Source information »
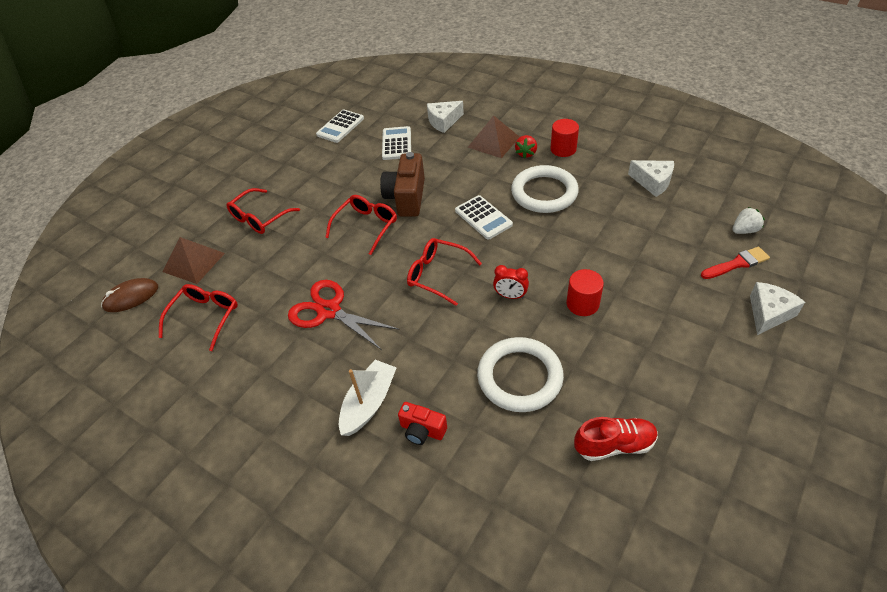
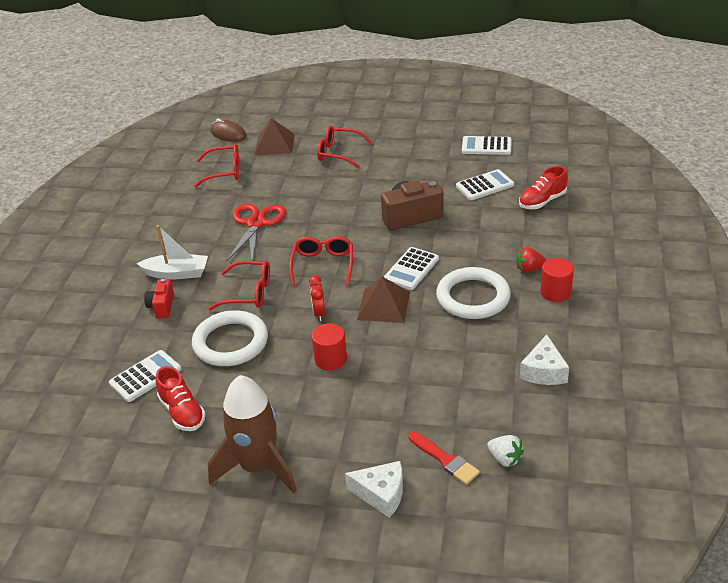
camera: 65 degrees right, 10 degrees down
(366, 226) = (360, 208): red glasses -> red glasses (249, 293)
(443, 121) = (542, 201): white cheese -> red shoe
(493, 142) = (532, 242): brown pyramid -> brown pyramid (383, 305)
(540, 471) = (145, 376): none -> white calculator
(715, 394) = (258, 467): none -> brown rocket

Problem details » Where the string "brown" turns up in a line of the data above, copy that whole line.

The completed task »
(493, 142) = (532, 242): brown pyramid -> brown pyramid (383, 305)
(715, 394) = (258, 467): none -> brown rocket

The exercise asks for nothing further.